*** Opening Data block ***
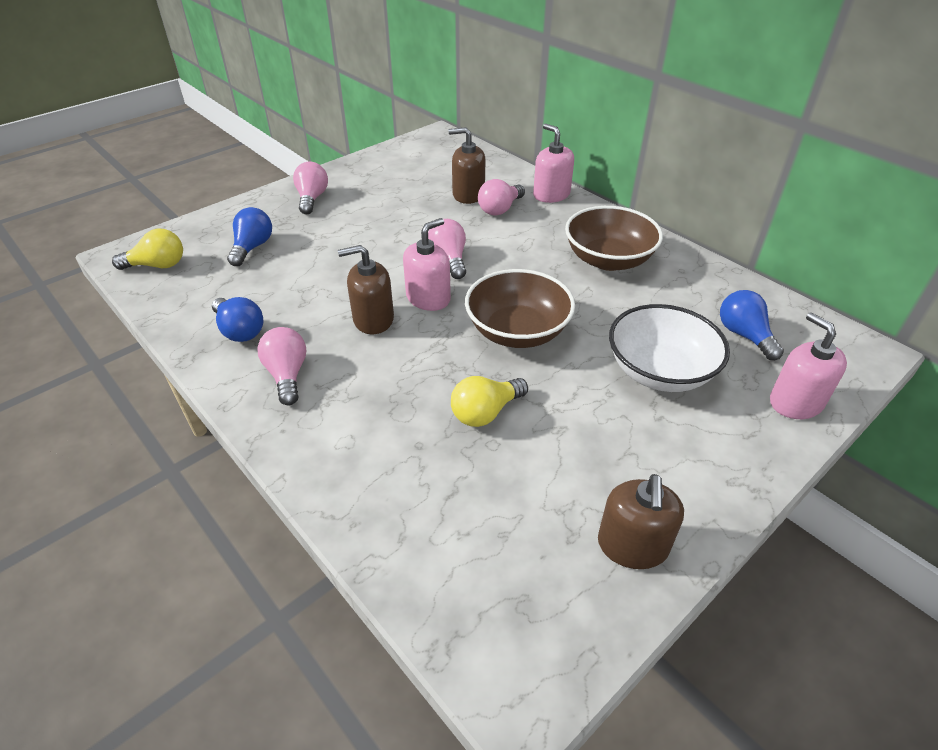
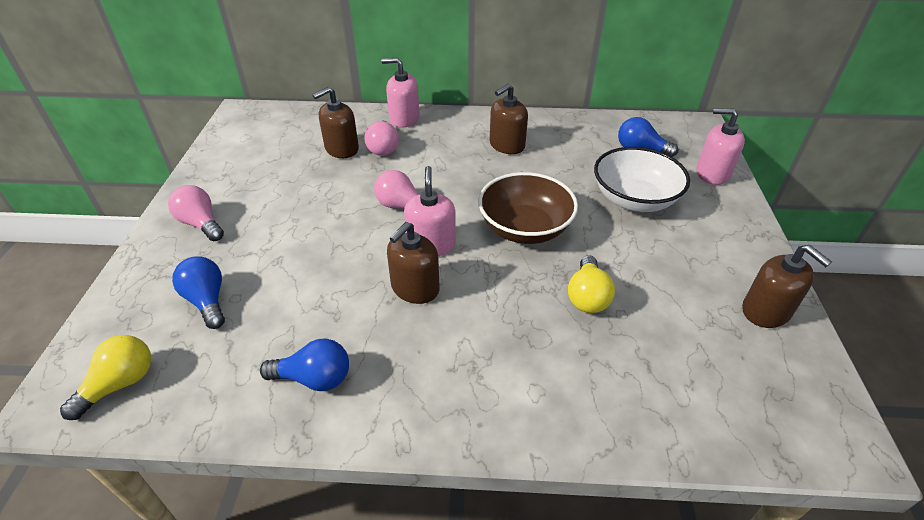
camera: 45 degrees left, 0 degrees up
pink light bulb [257,327,306,406] -> none
brown bowl [565,206,663,271] -> brown soap dispenser [490,83,528,154]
*** Closing Data block ***
Prompt:
Leaving the pictures out, print every line of the listing exactly.

Answer to this problem:
camera: 45 degrees left, 0 degrees up
pink light bulb [257,327,306,406] -> none
brown bowl [565,206,663,271] -> brown soap dispenser [490,83,528,154]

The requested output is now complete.